▶ What you will do:
Express these lines as a JSON list of strings, one string per line, leaving out any blank lines.

Records from a data collection
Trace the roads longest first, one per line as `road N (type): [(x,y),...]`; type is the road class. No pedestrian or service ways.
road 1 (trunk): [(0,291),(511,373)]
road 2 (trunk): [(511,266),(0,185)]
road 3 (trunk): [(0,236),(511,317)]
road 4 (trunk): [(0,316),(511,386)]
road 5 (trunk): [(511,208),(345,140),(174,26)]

▶ Answer in full:
[
  "Trace the roads longest first, one per line as `road N (type): [(x,y),...]`; type is the road class. No pedestrian or service ways.",
  "road 1 (trunk): [(0,291),(511,373)]",
  "road 2 (trunk): [(511,266),(0,185)]",
  "road 3 (trunk): [(0,236),(511,317)]",
  "road 4 (trunk): [(0,316),(511,386)]",
  "road 5 (trunk): [(511,208),(345,140),(174,26)]"
]